→ **Task to complete**
Each line in the records below, from the one that contains "tan 2x2 brick [525,490,637,609] -> none" to the one that contains "blue 2x3 plate", should be reproduced exactly, the first and last included.

→ **Data for this task**
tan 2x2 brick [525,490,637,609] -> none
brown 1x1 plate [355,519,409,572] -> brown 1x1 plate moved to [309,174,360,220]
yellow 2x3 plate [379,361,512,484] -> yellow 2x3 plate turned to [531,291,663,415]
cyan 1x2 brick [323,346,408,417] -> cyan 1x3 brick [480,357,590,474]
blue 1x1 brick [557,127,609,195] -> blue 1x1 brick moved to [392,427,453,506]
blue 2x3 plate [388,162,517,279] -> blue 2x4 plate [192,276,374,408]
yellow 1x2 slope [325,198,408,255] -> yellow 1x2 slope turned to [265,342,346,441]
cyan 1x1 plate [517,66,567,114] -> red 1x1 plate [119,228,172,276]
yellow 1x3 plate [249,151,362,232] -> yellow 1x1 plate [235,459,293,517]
...
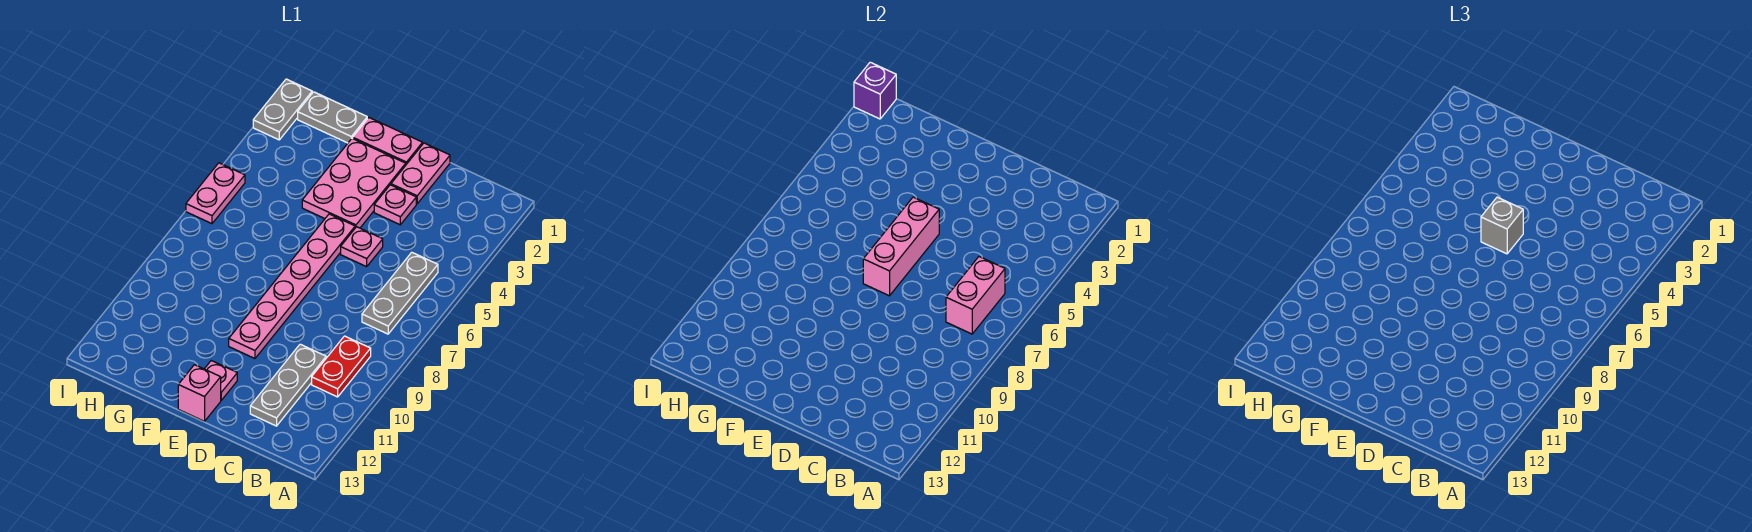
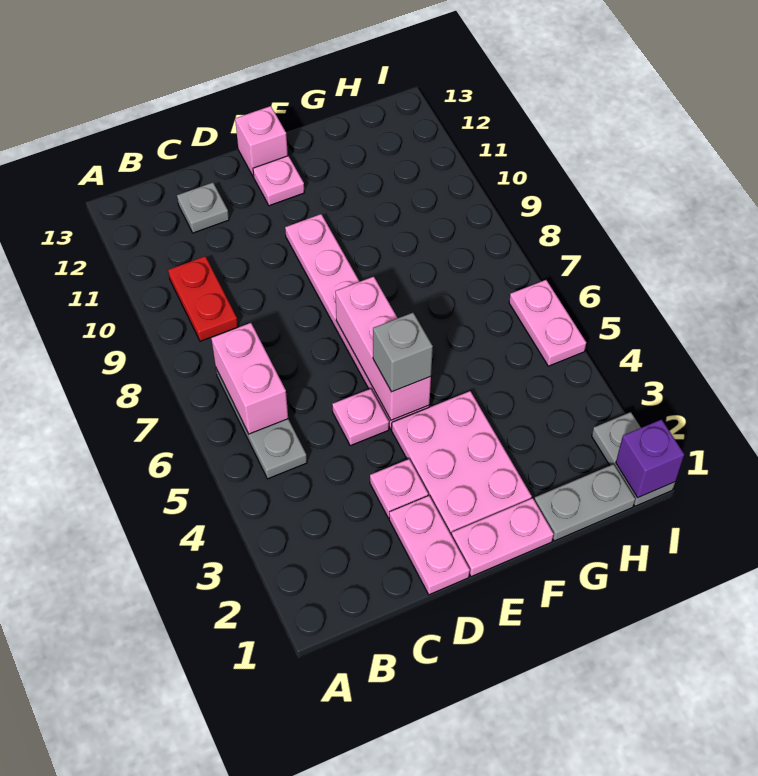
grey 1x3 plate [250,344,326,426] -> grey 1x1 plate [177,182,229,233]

→ **Task answer**
tan 2x2 brick [525,490,637,609] -> none
brown 1x1 plate [355,519,409,572] -> brown 1x1 plate moved to [309,174,360,220]
yellow 2x3 plate [379,361,512,484] -> yellow 2x3 plate turned to [531,291,663,415]
cyan 1x2 brick [323,346,408,417] -> cyan 1x3 brick [480,357,590,474]
blue 1x1 brick [557,127,609,195] -> blue 1x1 brick moved to [392,427,453,506]
blue 2x3 plate [388,162,517,279] -> blue 2x4 plate [192,276,374,408]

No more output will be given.